[YOUR ASSIGNMENT]: Restate word for word the entries below, starting with the line with "R108: 47k (+3V3, W33) -> 16k (+3V3, W33)" and continuing through the line with "R2: none -> 1k (N10, VA)". Include both of those lines and no others.

╭──

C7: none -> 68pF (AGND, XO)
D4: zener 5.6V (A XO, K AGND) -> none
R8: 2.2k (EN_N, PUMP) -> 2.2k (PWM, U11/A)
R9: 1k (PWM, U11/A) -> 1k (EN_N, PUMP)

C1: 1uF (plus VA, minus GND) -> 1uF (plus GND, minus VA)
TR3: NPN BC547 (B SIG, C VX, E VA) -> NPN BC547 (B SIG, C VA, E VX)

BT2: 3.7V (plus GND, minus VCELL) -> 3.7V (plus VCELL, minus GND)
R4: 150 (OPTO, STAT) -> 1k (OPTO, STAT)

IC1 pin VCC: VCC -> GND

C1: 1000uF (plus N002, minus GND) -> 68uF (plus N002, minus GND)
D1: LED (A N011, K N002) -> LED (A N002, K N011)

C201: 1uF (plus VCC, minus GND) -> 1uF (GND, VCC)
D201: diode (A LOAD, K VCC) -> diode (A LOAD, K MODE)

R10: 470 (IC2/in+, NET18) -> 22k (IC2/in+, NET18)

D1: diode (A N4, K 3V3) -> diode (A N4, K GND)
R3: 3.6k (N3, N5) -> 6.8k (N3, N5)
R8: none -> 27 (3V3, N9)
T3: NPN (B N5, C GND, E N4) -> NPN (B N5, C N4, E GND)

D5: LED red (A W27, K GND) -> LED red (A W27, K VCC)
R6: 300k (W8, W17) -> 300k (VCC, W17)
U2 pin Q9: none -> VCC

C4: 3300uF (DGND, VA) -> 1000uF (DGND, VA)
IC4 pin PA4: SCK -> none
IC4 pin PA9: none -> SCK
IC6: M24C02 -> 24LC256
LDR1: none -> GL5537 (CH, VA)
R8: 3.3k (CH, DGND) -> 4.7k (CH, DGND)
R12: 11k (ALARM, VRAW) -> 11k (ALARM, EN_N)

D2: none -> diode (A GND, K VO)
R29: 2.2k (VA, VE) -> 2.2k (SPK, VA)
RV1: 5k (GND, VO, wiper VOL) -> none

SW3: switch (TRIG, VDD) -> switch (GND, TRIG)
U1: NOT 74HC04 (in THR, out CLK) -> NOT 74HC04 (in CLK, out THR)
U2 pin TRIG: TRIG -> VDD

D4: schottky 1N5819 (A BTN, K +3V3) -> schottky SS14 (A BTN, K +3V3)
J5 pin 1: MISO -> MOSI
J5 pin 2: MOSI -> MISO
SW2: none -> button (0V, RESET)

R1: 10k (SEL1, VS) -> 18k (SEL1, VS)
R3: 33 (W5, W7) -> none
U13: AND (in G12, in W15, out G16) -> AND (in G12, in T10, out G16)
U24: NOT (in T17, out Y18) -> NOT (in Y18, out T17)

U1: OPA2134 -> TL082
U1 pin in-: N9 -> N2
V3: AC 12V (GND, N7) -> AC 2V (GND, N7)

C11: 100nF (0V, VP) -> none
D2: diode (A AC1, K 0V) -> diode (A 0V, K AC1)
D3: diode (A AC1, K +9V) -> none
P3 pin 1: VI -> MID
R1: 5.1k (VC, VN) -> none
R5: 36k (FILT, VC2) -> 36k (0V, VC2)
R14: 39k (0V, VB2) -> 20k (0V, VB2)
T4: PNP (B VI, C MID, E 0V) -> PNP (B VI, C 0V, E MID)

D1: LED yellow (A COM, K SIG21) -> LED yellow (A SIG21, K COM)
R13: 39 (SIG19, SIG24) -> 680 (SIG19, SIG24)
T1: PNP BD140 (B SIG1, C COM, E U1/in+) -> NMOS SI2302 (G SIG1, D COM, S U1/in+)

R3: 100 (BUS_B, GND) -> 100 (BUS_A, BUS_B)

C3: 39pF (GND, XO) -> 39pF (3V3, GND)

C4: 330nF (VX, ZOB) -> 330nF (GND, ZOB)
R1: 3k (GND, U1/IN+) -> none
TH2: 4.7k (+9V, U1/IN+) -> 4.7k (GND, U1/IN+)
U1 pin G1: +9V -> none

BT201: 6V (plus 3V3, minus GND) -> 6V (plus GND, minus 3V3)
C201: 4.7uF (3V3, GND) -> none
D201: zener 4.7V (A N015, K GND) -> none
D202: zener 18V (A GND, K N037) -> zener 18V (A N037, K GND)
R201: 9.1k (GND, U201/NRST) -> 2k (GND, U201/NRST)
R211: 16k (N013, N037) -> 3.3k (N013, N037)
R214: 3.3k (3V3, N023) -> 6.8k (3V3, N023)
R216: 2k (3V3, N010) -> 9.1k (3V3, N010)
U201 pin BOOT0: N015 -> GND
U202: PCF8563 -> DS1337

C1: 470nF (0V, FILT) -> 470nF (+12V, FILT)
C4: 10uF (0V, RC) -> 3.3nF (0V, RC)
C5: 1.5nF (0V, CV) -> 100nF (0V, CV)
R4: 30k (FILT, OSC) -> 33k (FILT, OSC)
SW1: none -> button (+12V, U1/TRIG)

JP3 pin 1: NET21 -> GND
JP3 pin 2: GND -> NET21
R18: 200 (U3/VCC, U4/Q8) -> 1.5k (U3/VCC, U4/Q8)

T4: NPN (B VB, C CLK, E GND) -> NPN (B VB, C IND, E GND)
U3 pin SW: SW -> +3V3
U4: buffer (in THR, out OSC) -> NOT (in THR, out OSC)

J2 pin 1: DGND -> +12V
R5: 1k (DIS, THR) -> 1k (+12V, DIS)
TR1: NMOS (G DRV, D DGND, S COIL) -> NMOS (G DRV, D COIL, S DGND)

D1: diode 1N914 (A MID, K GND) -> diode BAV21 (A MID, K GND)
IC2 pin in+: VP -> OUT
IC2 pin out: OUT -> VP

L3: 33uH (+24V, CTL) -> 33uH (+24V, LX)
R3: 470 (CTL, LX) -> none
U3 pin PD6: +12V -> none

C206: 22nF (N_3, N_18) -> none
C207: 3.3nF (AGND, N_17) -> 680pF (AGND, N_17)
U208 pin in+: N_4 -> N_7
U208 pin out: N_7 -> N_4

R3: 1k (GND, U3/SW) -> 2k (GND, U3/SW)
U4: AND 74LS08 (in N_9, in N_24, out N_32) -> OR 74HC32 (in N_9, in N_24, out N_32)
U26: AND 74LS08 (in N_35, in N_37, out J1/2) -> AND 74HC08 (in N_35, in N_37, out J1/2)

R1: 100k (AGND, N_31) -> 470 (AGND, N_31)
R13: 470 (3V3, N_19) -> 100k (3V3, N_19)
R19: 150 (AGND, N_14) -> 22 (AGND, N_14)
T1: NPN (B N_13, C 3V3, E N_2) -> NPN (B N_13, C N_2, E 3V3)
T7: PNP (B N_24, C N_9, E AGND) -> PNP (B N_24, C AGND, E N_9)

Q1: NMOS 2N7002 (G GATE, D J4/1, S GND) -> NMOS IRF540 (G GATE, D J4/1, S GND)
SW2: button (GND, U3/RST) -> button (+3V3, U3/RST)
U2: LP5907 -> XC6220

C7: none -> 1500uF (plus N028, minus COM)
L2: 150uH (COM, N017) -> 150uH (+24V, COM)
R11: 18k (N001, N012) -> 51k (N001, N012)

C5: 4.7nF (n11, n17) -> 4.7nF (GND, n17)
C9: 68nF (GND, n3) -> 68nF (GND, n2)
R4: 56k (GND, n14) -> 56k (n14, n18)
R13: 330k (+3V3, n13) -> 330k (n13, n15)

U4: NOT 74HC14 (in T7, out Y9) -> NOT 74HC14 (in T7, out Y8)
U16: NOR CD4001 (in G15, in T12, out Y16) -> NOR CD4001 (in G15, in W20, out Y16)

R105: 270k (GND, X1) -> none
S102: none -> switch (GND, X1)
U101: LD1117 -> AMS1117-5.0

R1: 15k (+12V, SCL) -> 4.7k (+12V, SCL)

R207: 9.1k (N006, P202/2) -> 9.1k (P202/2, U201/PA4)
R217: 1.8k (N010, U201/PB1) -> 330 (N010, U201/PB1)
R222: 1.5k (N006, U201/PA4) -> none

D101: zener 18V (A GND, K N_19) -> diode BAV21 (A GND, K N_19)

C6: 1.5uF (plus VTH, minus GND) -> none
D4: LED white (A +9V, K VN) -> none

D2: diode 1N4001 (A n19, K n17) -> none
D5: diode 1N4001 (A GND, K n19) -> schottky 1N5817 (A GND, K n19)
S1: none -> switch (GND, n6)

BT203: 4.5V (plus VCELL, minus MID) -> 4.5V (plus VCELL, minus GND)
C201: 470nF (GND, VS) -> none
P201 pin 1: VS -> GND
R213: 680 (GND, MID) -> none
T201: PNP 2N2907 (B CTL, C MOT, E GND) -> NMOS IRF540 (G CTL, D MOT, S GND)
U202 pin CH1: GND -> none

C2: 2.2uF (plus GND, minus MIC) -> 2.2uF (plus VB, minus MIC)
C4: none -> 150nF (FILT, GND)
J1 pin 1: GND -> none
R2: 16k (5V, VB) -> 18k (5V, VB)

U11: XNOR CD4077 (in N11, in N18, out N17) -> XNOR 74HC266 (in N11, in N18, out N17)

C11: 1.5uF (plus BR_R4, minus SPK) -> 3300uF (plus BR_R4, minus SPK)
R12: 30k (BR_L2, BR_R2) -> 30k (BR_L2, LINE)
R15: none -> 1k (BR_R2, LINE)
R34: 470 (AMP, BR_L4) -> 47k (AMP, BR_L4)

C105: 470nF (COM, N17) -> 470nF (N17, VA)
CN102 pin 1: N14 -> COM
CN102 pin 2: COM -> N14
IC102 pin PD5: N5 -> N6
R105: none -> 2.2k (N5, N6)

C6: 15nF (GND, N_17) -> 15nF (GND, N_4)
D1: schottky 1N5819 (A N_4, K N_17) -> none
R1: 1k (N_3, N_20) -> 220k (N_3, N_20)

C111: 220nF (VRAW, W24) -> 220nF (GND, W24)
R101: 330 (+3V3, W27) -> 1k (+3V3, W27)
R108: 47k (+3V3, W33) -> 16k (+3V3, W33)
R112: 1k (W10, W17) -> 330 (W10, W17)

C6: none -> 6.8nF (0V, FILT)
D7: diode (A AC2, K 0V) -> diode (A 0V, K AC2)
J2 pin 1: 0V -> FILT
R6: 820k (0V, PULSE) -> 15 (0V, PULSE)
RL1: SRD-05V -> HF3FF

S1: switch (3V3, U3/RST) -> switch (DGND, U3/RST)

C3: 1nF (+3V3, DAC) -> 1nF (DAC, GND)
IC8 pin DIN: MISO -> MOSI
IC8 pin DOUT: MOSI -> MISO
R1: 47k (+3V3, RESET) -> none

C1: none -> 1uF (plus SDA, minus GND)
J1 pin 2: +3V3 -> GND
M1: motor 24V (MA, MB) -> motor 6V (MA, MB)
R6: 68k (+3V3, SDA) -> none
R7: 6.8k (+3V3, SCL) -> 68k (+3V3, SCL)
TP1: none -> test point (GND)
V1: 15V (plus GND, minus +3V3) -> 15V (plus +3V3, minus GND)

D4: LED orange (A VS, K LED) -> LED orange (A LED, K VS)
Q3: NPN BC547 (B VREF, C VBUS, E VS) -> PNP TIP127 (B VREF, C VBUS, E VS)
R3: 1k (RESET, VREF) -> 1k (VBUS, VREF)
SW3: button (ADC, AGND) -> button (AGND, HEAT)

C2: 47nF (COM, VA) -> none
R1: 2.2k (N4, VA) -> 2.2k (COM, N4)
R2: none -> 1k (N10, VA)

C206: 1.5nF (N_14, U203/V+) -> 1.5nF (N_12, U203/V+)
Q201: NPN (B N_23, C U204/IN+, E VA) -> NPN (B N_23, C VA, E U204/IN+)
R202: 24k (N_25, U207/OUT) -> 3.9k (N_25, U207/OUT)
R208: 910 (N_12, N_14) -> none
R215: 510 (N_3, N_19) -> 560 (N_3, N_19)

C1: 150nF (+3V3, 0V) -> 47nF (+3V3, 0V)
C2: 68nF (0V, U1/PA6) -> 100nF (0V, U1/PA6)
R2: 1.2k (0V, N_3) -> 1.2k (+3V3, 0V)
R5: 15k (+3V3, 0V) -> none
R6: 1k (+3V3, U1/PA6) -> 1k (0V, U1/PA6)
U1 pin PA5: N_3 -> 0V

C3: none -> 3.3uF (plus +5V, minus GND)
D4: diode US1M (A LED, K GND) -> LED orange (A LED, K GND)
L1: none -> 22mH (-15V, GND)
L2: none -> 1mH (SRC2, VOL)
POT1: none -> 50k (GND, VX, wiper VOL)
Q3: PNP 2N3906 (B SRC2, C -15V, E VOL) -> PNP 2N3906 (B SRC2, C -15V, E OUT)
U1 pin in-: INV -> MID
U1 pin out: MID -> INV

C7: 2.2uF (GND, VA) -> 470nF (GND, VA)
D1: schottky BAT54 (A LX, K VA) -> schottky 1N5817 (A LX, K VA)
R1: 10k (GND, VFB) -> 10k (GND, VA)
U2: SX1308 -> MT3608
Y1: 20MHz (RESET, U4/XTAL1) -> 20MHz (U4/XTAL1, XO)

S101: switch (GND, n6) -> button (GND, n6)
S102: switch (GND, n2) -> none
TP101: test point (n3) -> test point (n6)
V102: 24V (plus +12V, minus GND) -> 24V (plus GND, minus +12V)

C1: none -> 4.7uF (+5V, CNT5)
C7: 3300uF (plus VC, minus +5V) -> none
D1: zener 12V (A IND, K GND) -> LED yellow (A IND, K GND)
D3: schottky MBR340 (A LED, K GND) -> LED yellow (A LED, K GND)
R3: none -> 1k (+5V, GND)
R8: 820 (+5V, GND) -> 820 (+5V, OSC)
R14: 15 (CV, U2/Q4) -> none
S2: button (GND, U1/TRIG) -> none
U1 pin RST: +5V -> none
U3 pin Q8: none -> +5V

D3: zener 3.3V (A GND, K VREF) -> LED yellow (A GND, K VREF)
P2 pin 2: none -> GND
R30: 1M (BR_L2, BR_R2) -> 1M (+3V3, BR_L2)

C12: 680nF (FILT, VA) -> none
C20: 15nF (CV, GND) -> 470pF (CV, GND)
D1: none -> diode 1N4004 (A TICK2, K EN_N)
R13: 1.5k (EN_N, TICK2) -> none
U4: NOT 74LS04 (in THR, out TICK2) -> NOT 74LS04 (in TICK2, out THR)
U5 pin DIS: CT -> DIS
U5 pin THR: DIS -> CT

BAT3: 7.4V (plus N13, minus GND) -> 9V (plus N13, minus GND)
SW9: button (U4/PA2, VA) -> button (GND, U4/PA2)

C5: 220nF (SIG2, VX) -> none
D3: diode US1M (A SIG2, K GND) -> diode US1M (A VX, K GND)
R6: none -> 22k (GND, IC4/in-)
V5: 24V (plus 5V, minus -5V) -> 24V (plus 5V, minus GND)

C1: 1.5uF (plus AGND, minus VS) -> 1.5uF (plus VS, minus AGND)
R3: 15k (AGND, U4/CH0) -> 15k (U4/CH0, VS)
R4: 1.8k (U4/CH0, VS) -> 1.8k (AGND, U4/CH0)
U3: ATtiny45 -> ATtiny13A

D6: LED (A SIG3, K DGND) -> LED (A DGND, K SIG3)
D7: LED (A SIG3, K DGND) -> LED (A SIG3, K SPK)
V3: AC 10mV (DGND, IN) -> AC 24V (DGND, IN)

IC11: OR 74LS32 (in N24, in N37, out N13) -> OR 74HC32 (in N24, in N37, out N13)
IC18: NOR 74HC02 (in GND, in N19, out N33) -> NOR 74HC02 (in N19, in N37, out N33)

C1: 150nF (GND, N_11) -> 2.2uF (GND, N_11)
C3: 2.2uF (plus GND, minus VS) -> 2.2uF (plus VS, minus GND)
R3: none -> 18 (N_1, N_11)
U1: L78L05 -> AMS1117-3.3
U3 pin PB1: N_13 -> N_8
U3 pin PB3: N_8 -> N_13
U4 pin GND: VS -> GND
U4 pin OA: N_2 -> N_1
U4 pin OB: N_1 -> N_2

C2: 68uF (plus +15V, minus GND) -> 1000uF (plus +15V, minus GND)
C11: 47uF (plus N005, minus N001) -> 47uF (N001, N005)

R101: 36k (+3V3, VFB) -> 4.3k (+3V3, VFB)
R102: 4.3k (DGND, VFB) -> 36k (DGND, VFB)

╰──

[ANSWER]:
R108: 47k (+3V3, W33) -> 16k (+3V3, W33)
R112: 1k (W10, W17) -> 330 (W10, W17)

C6: none -> 6.8nF (0V, FILT)
D7: diode (A AC2, K 0V) -> diode (A 0V, K AC2)
J2 pin 1: 0V -> FILT
R6: 820k (0V, PULSE) -> 15 (0V, PULSE)
RL1: SRD-05V -> HF3FF

S1: switch (3V3, U3/RST) -> switch (DGND, U3/RST)

C3: 1nF (+3V3, DAC) -> 1nF (DAC, GND)
IC8 pin DIN: MISO -> MOSI
IC8 pin DOUT: MOSI -> MISO
R1: 47k (+3V3, RESET) -> none

C1: none -> 1uF (plus SDA, minus GND)
J1 pin 2: +3V3 -> GND
M1: motor 24V (MA, MB) -> motor 6V (MA, MB)
R6: 68k (+3V3, SDA) -> none
R7: 6.8k (+3V3, SCL) -> 68k (+3V3, SCL)
TP1: none -> test point (GND)
V1: 15V (plus GND, minus +3V3) -> 15V (plus +3V3, minus GND)

D4: LED orange (A VS, K LED) -> LED orange (A LED, K VS)
Q3: NPN BC547 (B VREF, C VBUS, E VS) -> PNP TIP127 (B VREF, C VBUS, E VS)
R3: 1k (RESET, VREF) -> 1k (VBUS, VREF)
SW3: button (ADC, AGND) -> button (AGND, HEAT)

C2: 47nF (COM, VA) -> none
R1: 2.2k (N4, VA) -> 2.2k (COM, N4)
R2: none -> 1k (N10, VA)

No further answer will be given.